**Work instruction**
Retype all of the listing exactly, passing over any picture you find.

==== Data excerpt

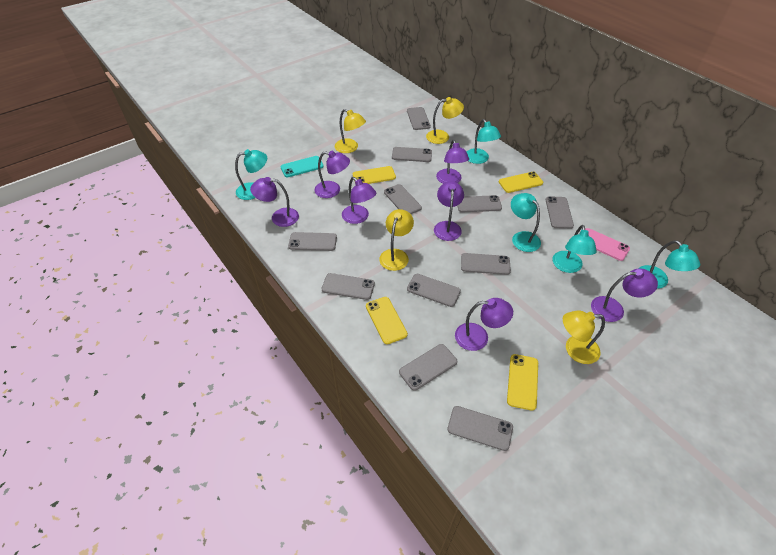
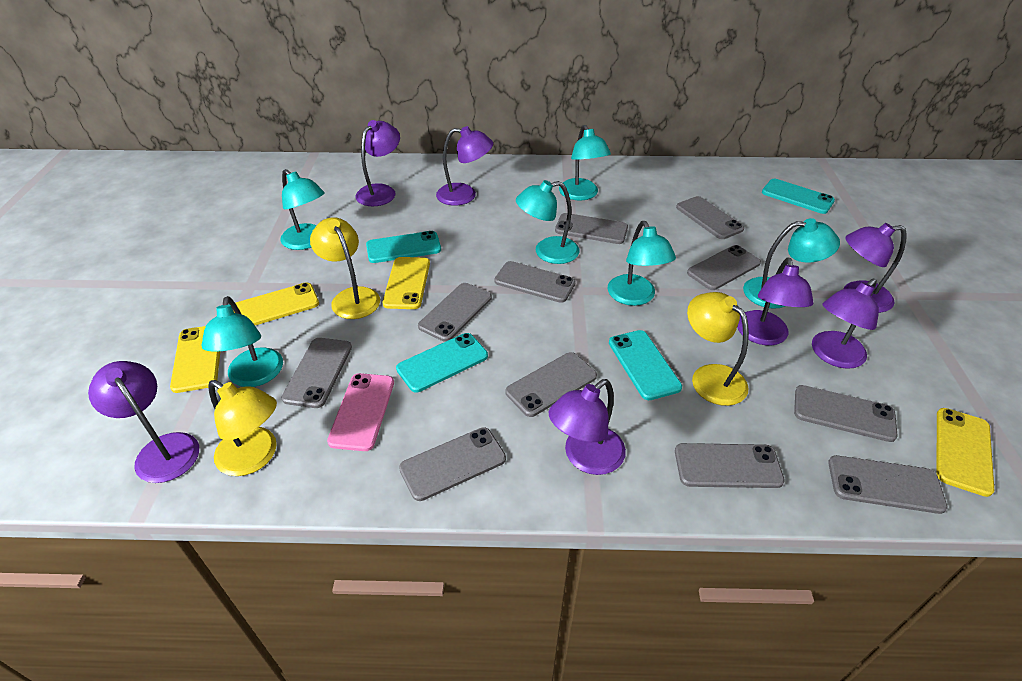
turquoise lamp: 5 -> 6
turquoise phone: 1 -> 4
yellow lamp: 4 -> 3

========

**Expected output**
turquoise lamp: 5 -> 6
turquoise phone: 1 -> 4
yellow lamp: 4 -> 3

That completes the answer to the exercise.